- Task to carry out
Each entry that follows should be retyped in full and exactly.

- Entries shown
Content starts

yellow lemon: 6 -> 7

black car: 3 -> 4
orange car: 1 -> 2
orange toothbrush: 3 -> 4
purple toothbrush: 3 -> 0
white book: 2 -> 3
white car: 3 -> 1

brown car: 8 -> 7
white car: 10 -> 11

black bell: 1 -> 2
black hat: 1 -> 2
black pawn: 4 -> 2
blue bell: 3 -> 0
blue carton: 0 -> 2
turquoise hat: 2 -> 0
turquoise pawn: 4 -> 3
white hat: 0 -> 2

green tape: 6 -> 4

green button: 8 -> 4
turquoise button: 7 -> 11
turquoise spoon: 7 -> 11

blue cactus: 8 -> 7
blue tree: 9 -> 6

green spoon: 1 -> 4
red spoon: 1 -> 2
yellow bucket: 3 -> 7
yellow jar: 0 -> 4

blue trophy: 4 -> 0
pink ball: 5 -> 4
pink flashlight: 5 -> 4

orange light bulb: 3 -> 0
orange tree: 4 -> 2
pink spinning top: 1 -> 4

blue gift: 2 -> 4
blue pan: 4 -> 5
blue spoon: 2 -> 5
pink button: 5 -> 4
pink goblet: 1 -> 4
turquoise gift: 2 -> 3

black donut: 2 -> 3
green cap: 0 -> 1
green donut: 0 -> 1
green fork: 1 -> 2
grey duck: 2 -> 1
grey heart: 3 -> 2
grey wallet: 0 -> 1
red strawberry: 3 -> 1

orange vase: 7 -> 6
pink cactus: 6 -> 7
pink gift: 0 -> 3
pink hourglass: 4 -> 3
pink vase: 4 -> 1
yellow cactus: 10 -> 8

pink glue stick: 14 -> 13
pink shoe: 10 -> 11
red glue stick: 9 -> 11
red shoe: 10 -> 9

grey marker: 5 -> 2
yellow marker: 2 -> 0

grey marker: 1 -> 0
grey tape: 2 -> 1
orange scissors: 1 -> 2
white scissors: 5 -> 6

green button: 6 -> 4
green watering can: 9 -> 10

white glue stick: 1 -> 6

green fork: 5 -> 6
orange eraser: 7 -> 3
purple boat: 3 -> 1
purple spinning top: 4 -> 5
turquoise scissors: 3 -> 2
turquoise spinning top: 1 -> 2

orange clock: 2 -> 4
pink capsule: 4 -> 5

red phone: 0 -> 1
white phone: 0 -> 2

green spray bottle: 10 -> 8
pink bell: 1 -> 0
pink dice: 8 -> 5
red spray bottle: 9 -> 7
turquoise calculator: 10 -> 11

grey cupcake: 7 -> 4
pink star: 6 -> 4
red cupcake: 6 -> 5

Content ends

- Written reply
yellow lemon: 6 -> 7

black car: 3 -> 4
orange car: 1 -> 2
orange toothbrush: 3 -> 4
purple toothbrush: 3 -> 0
white book: 2 -> 3
white car: 3 -> 1

brown car: 8 -> 7
white car: 10 -> 11

black bell: 1 -> 2
black hat: 1 -> 2
black pawn: 4 -> 2
blue bell: 3 -> 0
blue carton: 0 -> 2
turquoise hat: 2 -> 0
turquoise pawn: 4 -> 3
white hat: 0 -> 2

green tape: 6 -> 4

green button: 8 -> 4
turquoise button: 7 -> 11
turquoise spoon: 7 -> 11

blue cactus: 8 -> 7
blue tree: 9 -> 6

green spoon: 1 -> 4
red spoon: 1 -> 2
yellow bucket: 3 -> 7
yellow jar: 0 -> 4

blue trophy: 4 -> 0
pink ball: 5 -> 4
pink flashlight: 5 -> 4

orange light bulb: 3 -> 0
orange tree: 4 -> 2
pink spinning top: 1 -> 4

blue gift: 2 -> 4
blue pan: 4 -> 5
blue spoon: 2 -> 5
pink button: 5 -> 4
pink goblet: 1 -> 4
turquoise gift: 2 -> 3

black donut: 2 -> 3
green cap: 0 -> 1
green donut: 0 -> 1
green fork: 1 -> 2
grey duck: 2 -> 1
grey heart: 3 -> 2
grey wallet: 0 -> 1
red strawberry: 3 -> 1

orange vase: 7 -> 6
pink cactus: 6 -> 7
pink gift: 0 -> 3
pink hourglass: 4 -> 3
pink vase: 4 -> 1
yellow cactus: 10 -> 8

pink glue stick: 14 -> 13
pink shoe: 10 -> 11
red glue stick: 9 -> 11
red shoe: 10 -> 9

grey marker: 5 -> 2
yellow marker: 2 -> 0

grey marker: 1 -> 0
grey tape: 2 -> 1
orange scissors: 1 -> 2
white scissors: 5 -> 6

green button: 6 -> 4
green watering can: 9 -> 10

white glue stick: 1 -> 6

green fork: 5 -> 6
orange eraser: 7 -> 3
purple boat: 3 -> 1
purple spinning top: 4 -> 5
turquoise scissors: 3 -> 2
turquoise spinning top: 1 -> 2

orange clock: 2 -> 4
pink capsule: 4 -> 5

red phone: 0 -> 1
white phone: 0 -> 2

green spray bottle: 10 -> 8
pink bell: 1 -> 0
pink dice: 8 -> 5
red spray bottle: 9 -> 7
turquoise calculator: 10 -> 11

grey cupcake: 7 -> 4
pink star: 6 -> 4
red cupcake: 6 -> 5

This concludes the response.